Data provided:

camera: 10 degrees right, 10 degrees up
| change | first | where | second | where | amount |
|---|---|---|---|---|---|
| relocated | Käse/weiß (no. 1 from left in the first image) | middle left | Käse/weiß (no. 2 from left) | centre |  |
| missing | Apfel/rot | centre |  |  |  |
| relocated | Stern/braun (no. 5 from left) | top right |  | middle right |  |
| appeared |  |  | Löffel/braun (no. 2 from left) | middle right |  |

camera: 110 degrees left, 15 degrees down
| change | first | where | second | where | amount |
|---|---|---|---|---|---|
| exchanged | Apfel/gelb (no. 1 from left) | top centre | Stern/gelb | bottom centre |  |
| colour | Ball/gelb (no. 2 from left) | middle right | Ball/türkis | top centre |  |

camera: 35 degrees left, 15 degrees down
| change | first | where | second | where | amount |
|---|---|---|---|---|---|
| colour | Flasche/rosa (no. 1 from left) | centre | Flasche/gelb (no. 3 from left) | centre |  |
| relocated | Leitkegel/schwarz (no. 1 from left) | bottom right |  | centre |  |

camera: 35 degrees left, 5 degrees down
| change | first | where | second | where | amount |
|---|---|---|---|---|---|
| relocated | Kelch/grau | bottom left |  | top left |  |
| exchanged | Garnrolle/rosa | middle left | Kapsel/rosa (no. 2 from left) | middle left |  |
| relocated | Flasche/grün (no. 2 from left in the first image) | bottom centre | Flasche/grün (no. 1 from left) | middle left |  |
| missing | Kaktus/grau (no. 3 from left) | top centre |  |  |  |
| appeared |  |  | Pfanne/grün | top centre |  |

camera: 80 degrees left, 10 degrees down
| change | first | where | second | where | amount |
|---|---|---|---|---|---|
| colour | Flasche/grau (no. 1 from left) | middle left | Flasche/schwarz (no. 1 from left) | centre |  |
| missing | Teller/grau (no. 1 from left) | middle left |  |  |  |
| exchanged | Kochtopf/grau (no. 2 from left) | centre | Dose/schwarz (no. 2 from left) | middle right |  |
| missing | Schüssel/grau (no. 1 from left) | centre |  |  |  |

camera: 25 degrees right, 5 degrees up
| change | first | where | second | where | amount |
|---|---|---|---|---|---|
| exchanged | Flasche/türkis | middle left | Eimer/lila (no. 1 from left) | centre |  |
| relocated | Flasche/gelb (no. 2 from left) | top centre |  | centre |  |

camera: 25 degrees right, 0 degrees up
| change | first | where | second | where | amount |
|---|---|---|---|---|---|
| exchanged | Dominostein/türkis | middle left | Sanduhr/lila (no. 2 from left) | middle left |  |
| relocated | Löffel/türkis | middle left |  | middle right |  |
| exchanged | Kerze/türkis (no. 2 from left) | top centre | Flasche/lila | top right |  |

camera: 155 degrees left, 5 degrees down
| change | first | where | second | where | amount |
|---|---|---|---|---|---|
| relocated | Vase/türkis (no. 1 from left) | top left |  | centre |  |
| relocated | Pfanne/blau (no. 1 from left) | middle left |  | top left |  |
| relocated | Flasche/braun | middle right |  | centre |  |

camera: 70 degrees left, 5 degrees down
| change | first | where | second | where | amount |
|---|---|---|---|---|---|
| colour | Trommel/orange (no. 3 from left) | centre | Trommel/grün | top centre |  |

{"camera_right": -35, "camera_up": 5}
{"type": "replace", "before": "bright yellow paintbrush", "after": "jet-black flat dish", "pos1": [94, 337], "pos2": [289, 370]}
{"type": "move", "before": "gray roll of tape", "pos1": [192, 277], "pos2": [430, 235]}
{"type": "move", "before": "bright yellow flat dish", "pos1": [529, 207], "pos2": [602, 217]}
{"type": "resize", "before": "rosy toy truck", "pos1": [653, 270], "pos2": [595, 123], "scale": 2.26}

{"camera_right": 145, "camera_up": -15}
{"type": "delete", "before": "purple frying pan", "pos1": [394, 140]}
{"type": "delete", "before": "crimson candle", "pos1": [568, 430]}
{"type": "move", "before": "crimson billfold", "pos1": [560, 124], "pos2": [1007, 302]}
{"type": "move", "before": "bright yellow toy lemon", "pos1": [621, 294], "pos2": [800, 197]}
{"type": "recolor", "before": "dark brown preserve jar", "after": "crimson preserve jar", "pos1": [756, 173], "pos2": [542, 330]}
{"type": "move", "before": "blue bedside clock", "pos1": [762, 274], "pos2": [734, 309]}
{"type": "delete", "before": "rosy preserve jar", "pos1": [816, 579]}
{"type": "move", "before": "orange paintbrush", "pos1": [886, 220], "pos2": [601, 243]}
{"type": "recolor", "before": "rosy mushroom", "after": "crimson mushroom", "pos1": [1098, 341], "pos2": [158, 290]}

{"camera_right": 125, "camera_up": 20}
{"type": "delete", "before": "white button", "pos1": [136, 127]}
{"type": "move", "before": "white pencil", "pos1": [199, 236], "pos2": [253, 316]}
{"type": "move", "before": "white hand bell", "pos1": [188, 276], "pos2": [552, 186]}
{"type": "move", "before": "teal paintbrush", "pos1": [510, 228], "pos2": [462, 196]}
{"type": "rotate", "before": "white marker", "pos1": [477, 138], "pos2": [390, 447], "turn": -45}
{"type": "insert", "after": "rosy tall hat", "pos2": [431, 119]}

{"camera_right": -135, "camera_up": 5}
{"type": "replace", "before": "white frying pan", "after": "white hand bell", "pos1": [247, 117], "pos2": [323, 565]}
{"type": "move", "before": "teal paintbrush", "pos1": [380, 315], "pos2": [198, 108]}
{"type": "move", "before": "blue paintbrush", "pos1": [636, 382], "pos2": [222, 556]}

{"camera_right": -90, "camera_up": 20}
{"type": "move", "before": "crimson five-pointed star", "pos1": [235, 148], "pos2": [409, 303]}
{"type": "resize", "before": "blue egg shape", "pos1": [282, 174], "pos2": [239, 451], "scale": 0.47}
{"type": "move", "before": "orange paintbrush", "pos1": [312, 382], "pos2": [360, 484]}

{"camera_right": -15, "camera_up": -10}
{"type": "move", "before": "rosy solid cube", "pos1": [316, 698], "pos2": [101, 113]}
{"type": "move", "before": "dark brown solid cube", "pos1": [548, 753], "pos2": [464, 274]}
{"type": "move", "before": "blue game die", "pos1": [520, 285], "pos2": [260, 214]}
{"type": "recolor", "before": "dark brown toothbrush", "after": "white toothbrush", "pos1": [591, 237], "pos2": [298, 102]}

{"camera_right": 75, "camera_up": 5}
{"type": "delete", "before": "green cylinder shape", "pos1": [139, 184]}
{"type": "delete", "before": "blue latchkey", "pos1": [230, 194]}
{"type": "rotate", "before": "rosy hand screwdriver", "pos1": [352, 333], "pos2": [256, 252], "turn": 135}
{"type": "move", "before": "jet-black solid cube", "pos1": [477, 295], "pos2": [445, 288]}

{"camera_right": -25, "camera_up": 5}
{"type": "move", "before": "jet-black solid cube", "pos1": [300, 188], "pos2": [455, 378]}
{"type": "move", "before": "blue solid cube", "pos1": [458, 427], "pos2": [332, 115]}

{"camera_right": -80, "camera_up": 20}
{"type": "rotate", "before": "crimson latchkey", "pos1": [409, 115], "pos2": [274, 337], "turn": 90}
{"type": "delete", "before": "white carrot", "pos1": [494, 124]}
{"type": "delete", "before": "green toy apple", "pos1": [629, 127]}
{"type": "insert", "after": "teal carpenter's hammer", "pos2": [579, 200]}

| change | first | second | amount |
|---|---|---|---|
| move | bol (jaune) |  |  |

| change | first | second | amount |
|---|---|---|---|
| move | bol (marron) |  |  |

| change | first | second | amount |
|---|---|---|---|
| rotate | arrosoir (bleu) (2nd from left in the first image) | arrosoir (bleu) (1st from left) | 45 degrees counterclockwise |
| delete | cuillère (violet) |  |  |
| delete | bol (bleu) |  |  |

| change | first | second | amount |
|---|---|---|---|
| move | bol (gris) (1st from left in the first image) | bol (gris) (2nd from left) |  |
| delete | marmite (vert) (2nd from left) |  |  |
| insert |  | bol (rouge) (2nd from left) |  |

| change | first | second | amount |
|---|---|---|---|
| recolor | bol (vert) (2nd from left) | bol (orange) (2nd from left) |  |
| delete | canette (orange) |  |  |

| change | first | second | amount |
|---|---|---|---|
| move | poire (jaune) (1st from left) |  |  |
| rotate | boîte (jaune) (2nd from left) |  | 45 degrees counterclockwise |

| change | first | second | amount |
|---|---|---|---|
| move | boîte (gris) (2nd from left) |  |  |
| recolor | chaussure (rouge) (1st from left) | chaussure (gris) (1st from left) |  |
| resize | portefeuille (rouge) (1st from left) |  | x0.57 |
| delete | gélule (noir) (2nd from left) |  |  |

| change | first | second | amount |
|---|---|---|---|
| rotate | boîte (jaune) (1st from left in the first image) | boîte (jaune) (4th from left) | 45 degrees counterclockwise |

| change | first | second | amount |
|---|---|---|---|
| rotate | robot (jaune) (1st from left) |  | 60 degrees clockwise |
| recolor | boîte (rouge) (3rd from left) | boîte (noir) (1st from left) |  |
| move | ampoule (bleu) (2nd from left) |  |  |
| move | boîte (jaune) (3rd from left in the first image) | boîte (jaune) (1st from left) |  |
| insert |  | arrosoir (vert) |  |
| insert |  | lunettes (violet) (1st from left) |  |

Work instruction:
The reply should hold only the lines from the first line of the listing above through the line with "relocated | Stern/braun", each copied exactly.

Answer section:
camera: 10 degrees right, 10 degrees up
| change | first | where | second | where | amount |
|---|---|---|---|---|---|
| relocated | Käse/weiß (no. 1 from left in the first image) | middle left | Käse/weiß (no. 2 from left) | centre |  |
| missing | Apfel/rot | centre |  |  |  |
| relocated | Stern/braun (no. 5 from left) | top right |  | middle right |  |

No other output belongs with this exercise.